━━━━━ Exercise data ━━━━━

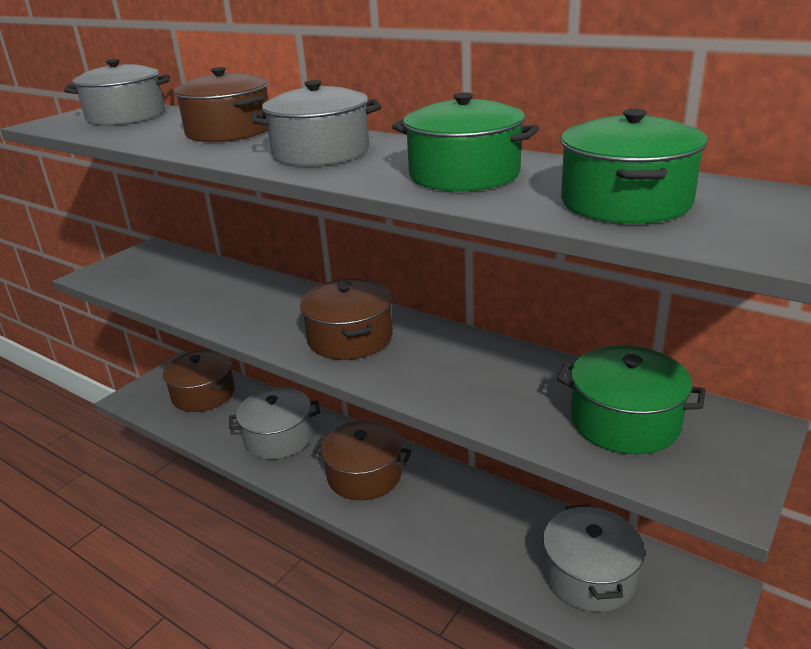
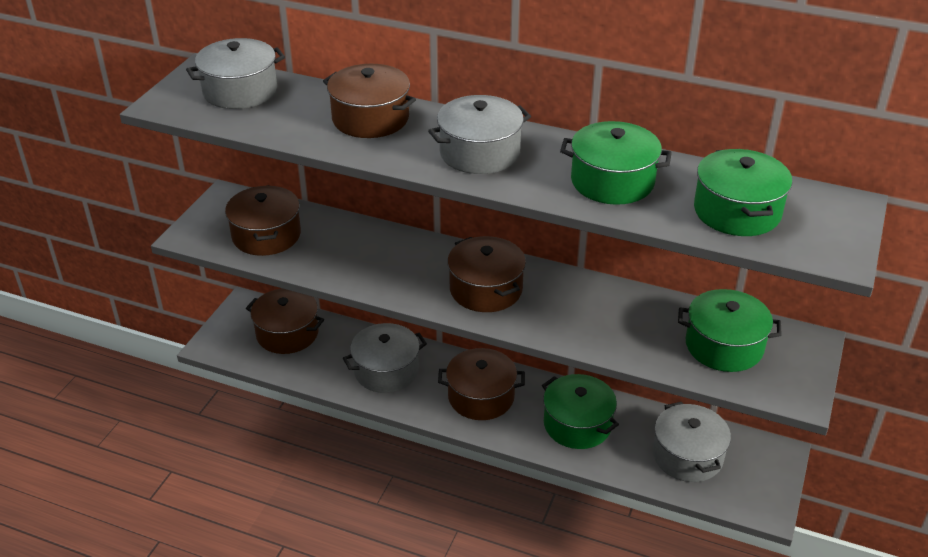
camera: 15 degrees left, 10 degrees up
(161, 279) = (266, 235): none -> brown pot
(462, 518) = (577, 424): none -> green pot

━━━━━

■ **Your objective**
Which lines of the data hold the string "none"? Return each of them.

■ **Written response**
(161, 279) = (266, 235): none -> brown pot
(462, 518) = (577, 424): none -> green pot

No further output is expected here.